WORK REQUIRED:
Check every line of the data below for the word "MISO" and say how many have it, without further comment.

■ ■ ■ ■

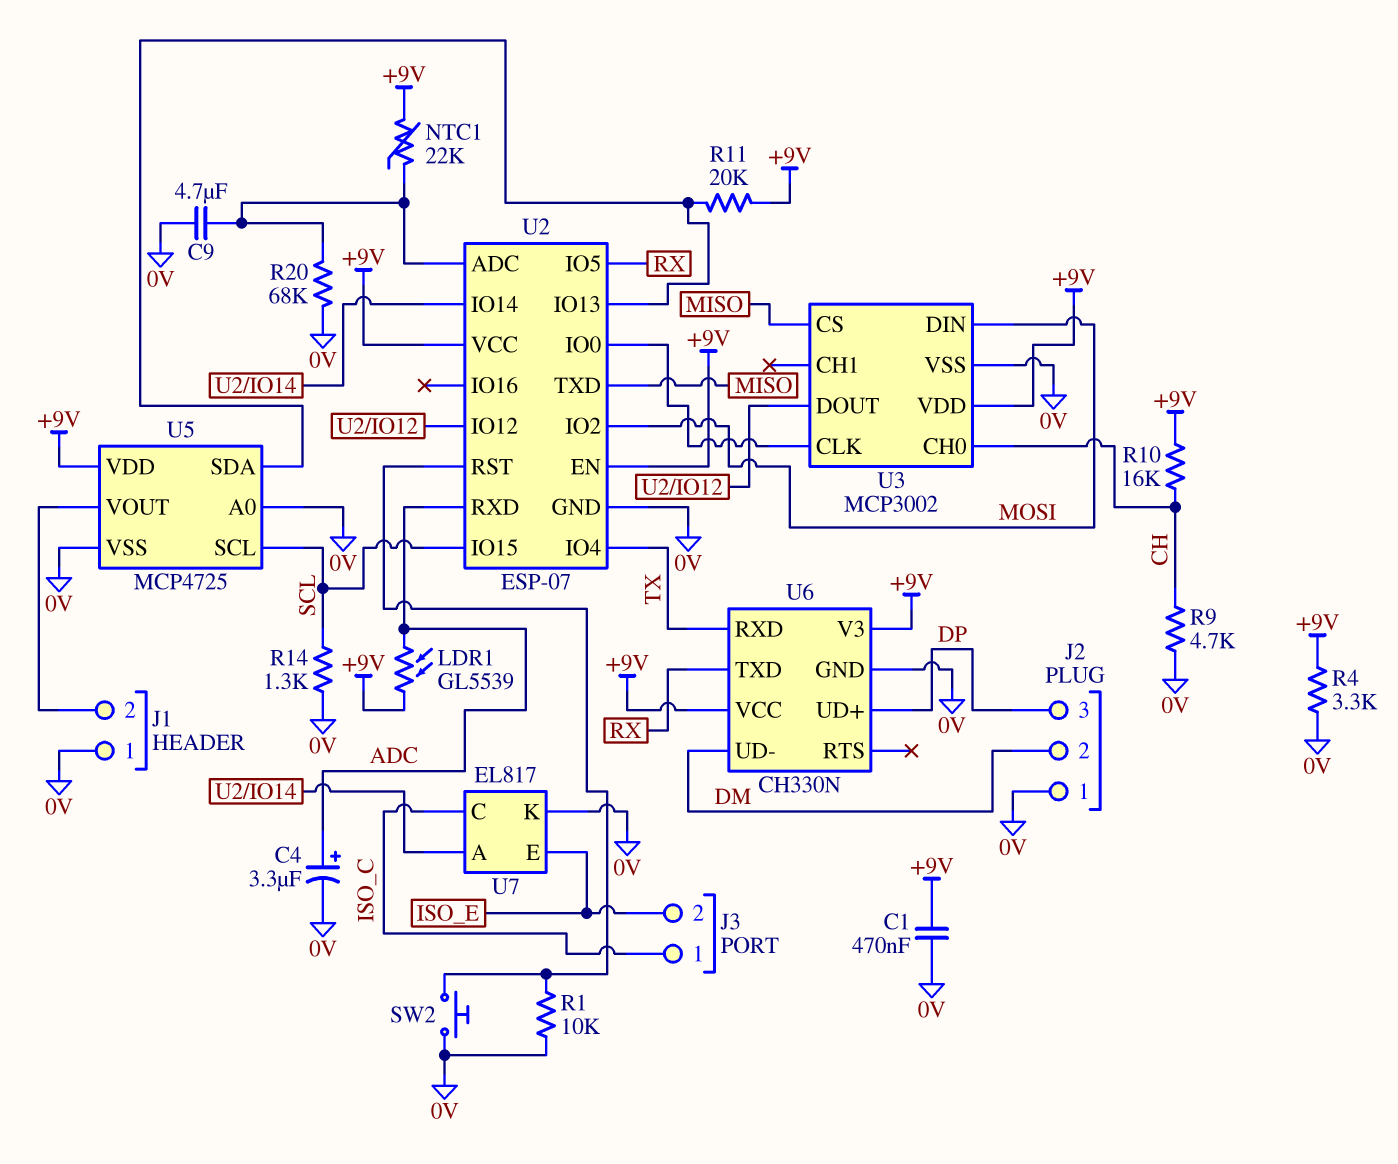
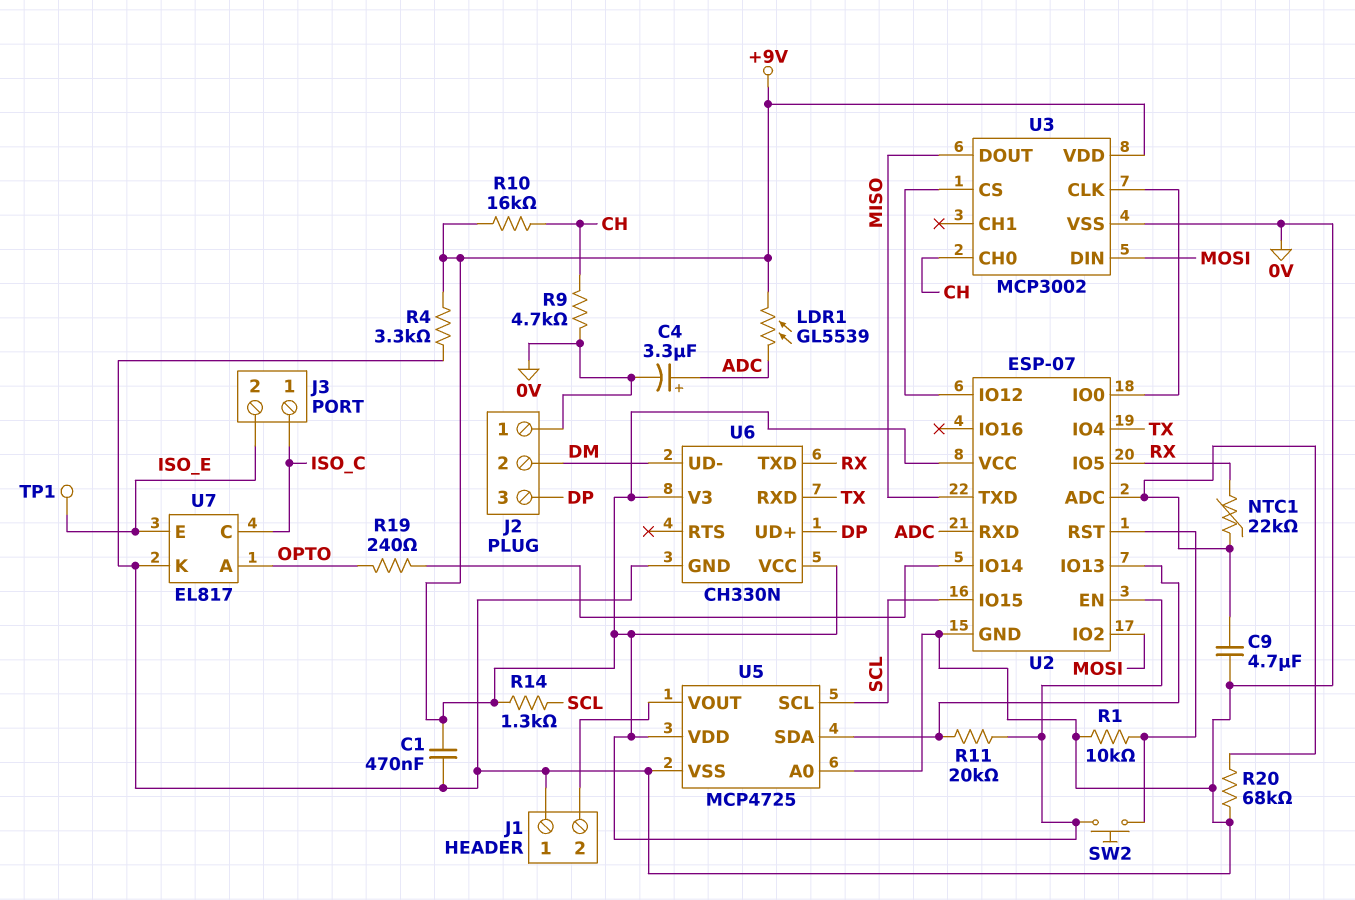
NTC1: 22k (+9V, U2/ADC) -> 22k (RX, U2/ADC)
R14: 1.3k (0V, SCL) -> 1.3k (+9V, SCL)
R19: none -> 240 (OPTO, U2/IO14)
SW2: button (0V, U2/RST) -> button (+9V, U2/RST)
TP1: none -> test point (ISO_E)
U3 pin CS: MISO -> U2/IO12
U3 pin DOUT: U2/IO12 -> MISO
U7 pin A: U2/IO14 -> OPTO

■ ■ ■ ■

SOLUTION TO THE PROBLEM:
2